(Dataset content Opens)
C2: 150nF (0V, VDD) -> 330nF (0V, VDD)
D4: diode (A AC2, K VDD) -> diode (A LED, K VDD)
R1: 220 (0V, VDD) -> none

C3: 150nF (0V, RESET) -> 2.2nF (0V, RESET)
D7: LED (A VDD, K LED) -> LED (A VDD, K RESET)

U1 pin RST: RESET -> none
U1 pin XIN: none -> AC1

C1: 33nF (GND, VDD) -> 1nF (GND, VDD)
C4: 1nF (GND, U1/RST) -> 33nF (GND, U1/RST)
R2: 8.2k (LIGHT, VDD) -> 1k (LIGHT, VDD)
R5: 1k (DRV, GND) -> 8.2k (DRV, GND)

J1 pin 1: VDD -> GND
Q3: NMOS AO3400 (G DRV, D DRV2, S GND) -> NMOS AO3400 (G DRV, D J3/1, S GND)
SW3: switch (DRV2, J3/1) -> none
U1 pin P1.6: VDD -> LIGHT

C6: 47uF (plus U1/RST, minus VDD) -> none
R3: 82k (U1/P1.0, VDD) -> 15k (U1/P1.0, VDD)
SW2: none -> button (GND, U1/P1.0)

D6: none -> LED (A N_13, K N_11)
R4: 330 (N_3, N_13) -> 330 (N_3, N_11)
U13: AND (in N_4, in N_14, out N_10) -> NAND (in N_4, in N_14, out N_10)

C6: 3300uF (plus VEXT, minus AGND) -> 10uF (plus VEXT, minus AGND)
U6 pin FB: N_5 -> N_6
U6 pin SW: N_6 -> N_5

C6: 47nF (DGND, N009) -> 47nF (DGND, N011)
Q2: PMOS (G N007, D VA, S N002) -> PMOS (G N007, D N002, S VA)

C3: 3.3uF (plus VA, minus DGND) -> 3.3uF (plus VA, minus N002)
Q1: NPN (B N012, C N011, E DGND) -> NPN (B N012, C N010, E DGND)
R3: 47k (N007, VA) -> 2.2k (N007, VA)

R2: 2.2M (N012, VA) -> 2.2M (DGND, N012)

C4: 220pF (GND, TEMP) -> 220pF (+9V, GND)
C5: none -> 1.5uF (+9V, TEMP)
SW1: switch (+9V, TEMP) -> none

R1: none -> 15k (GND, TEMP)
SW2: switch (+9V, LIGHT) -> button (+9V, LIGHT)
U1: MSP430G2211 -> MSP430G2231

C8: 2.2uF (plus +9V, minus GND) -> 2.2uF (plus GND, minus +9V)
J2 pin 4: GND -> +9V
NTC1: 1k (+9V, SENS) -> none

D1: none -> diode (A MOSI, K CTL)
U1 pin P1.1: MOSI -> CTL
(Dataset content Closes)
- _Your task_: Starting from the line that contains "R1: none -> 15k (GND, TEMP)", reproduce each line of the data exactly through the last one.

- _Response to this task_:
R1: none -> 15k (GND, TEMP)
SW2: switch (+9V, LIGHT) -> button (+9V, LIGHT)
U1: MSP430G2211 -> MSP430G2231

C8: 2.2uF (plus +9V, minus GND) -> 2.2uF (plus GND, minus +9V)
J2 pin 4: GND -> +9V
NTC1: 1k (+9V, SENS) -> none

D1: none -> diode (A MOSI, K CTL)
U1 pin P1.1: MOSI -> CTL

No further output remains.